(Beginning of ENTRIES PROVIDED)
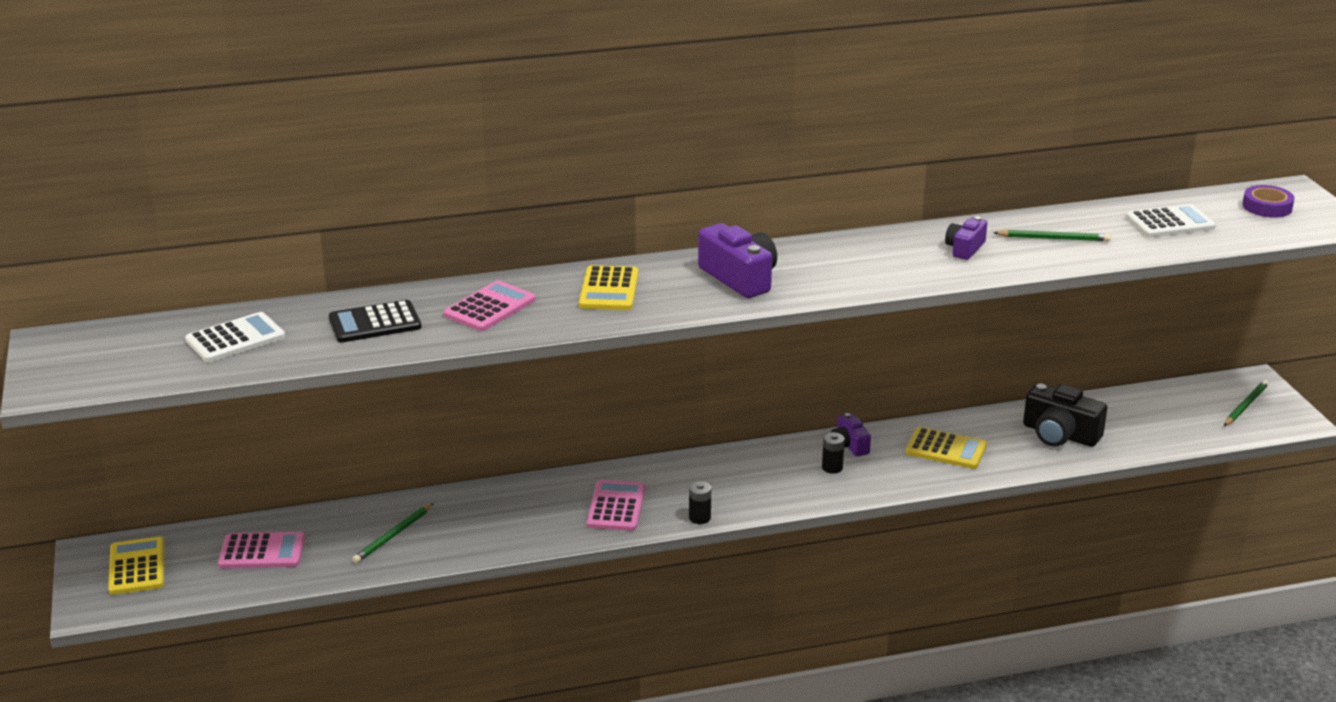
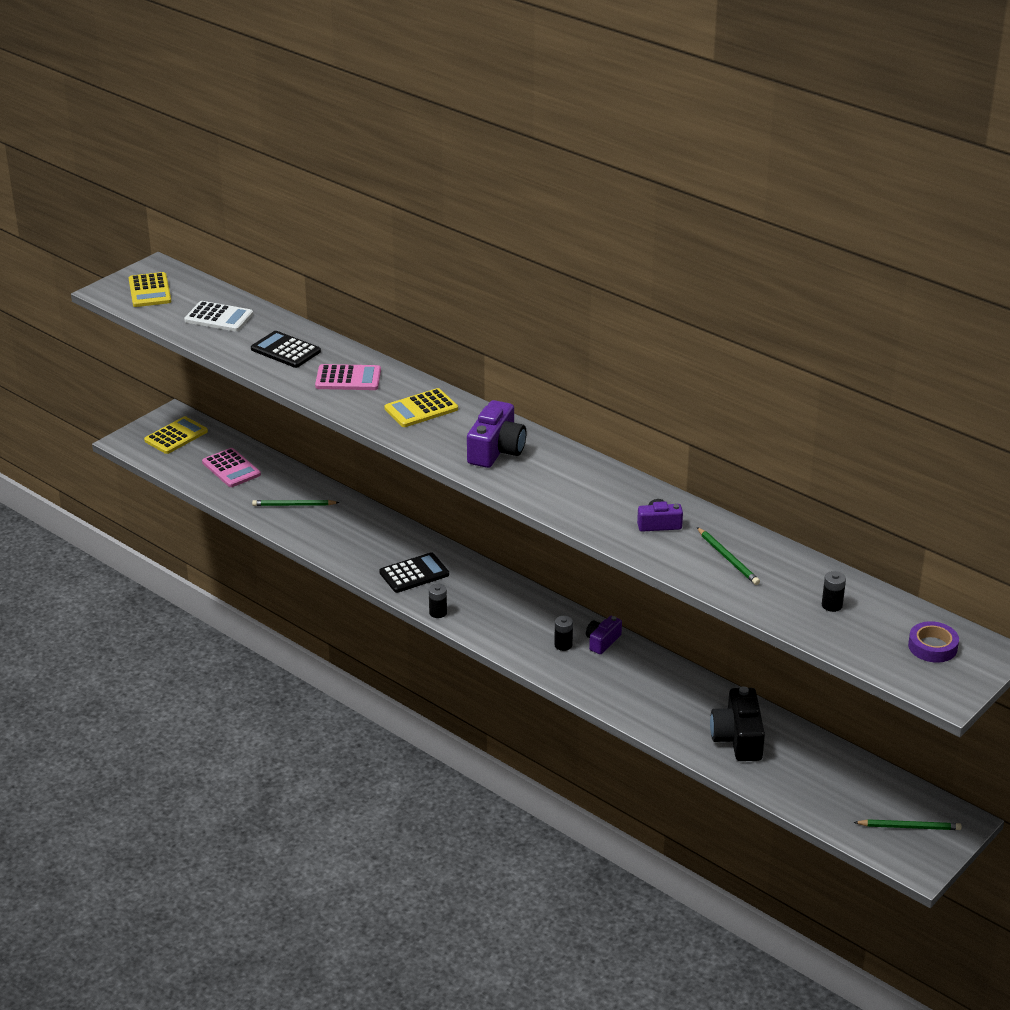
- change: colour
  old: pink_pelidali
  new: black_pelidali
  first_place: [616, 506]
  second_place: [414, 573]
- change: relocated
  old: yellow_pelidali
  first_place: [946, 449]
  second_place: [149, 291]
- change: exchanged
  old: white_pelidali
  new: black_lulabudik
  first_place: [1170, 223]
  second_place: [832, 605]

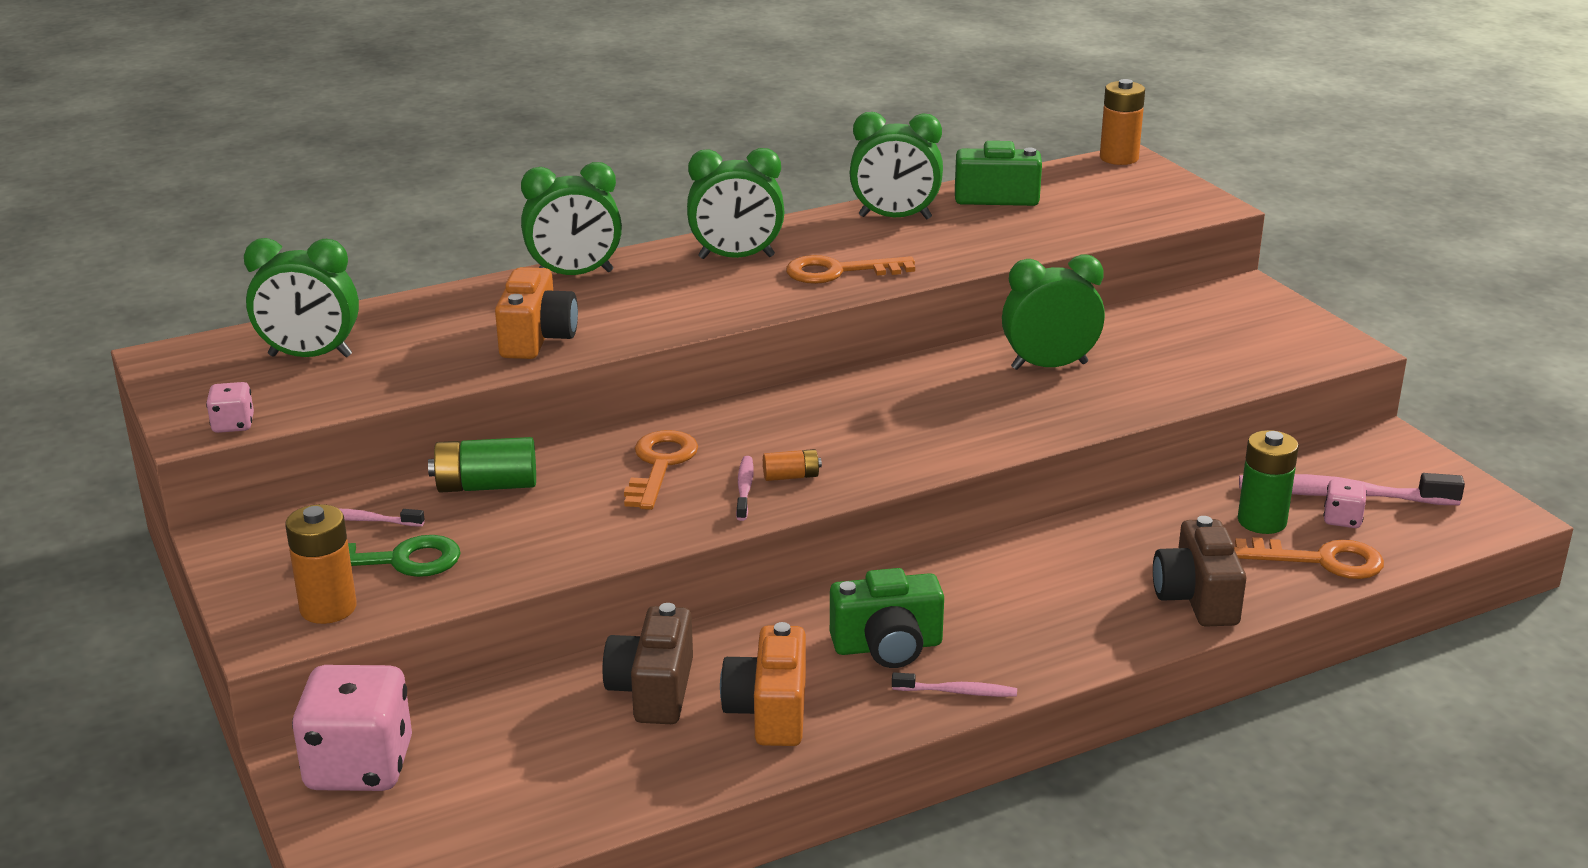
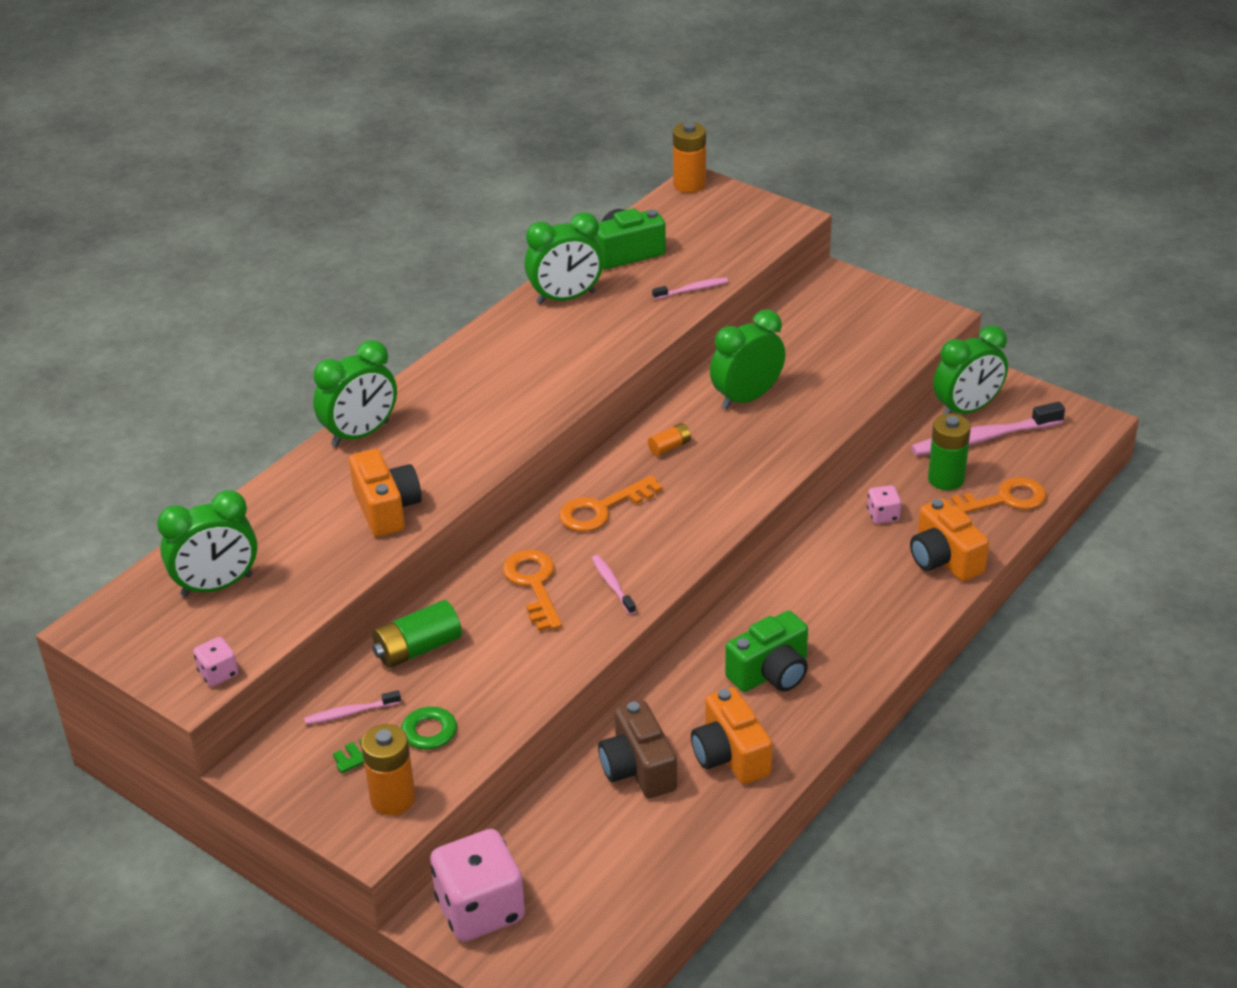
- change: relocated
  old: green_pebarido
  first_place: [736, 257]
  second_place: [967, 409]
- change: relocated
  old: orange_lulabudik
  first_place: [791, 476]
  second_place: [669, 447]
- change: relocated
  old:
(End of ENTRIES PROVIDED)
§ PROBLEM TO SOLVE: Set down each of the records precisely, leaving any pictures behind.

§ SOLUTION FOR THIS EXERCISE:
- change: colour
  old: pink_pelidali
  new: black_pelidali
  first_place: [616, 506]
  second_place: [414, 573]
- change: relocated
  old: yellow_pelidali
  first_place: [946, 449]
  second_place: [149, 291]
- change: exchanged
  old: white_pelidali
  new: black_lulabudik
  first_place: [1170, 223]
  second_place: [832, 605]

- change: relocated
  old: green_pebarido
  first_place: [736, 257]
  second_place: [967, 409]
- change: relocated
  old: orange_lulabudik
  first_place: [791, 476]
  second_place: [669, 447]
- change: relocated
  old:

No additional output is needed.